- [To do]:
For this exercise, write out every entry exactly and leave the pictures out.

- [Information provided]:
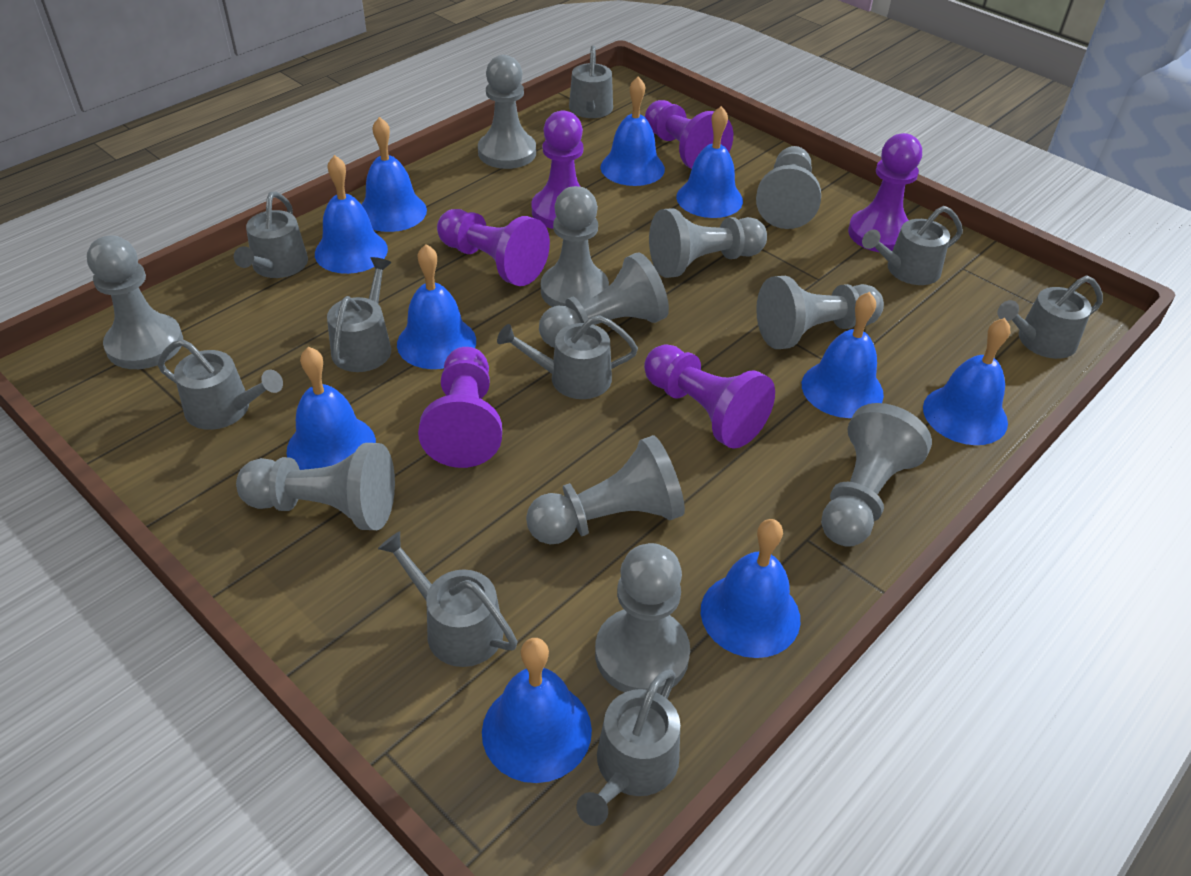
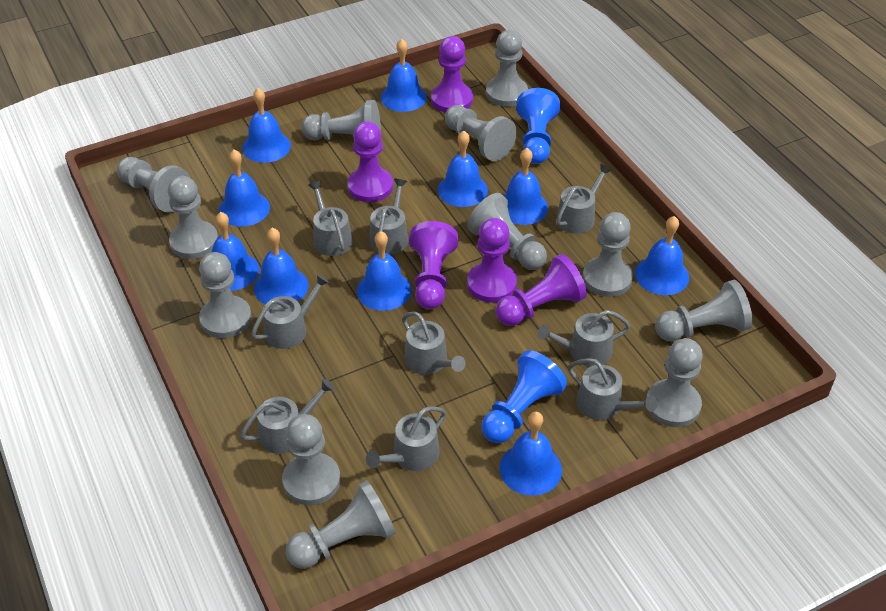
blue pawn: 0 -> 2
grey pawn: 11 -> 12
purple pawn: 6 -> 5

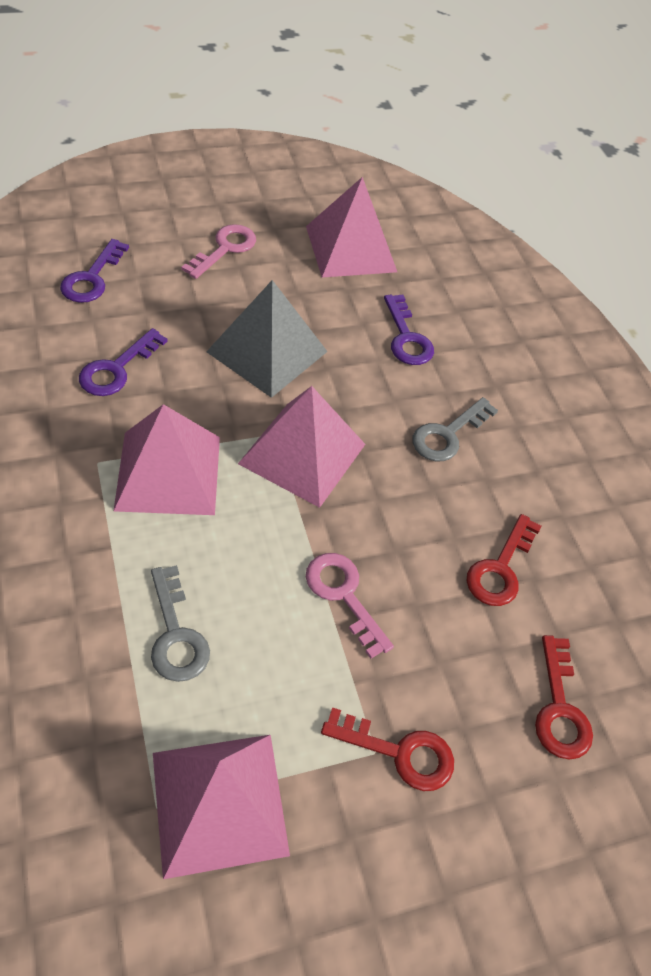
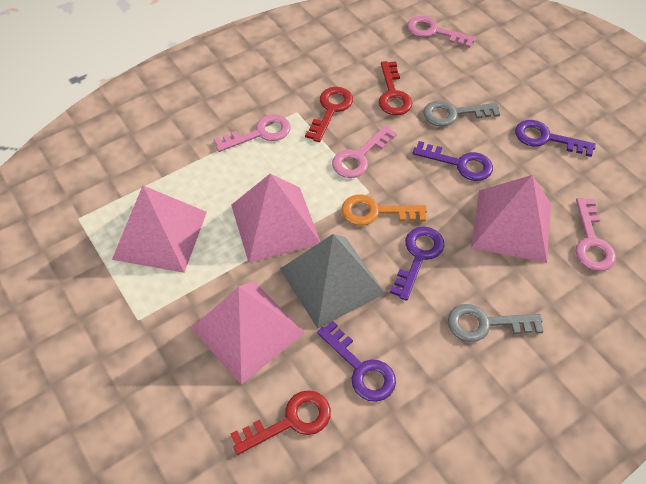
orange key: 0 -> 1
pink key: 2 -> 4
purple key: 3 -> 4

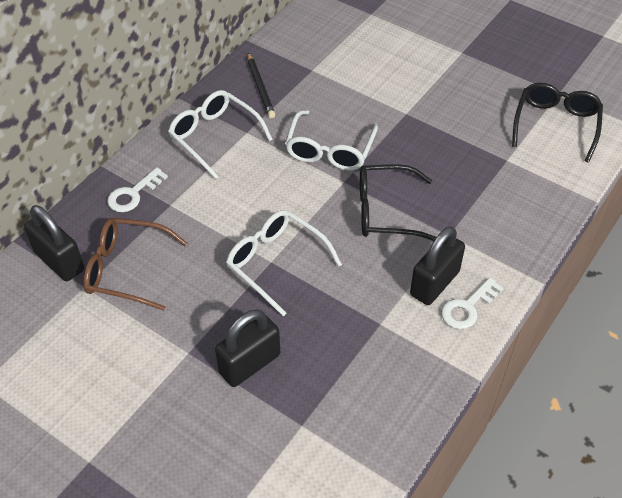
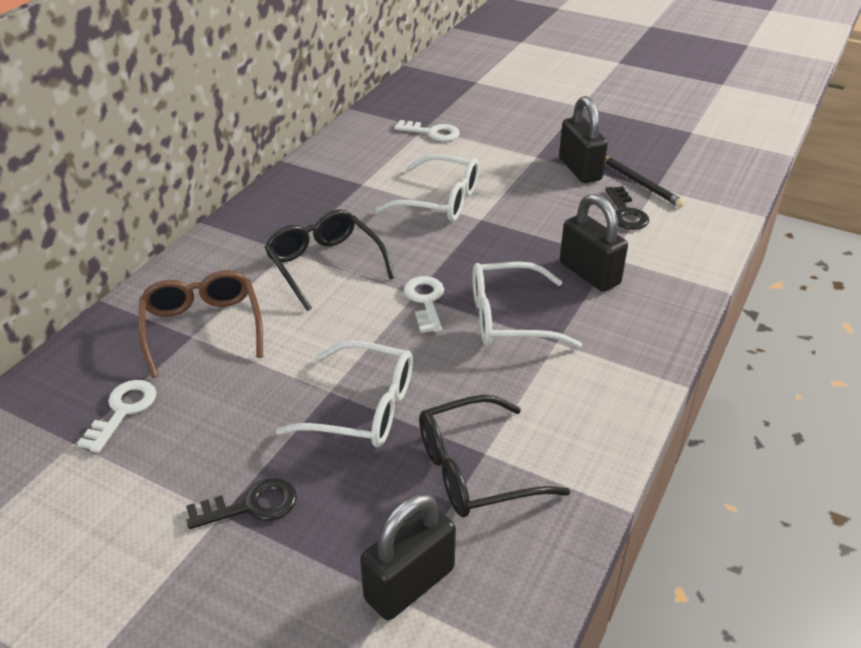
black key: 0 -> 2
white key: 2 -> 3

- [Reply to the exercise]:
blue pawn: 0 -> 2
grey pawn: 11 -> 12
purple pawn: 6 -> 5

orange key: 0 -> 1
pink key: 2 -> 4
purple key: 3 -> 4

black key: 0 -> 2
white key: 2 -> 3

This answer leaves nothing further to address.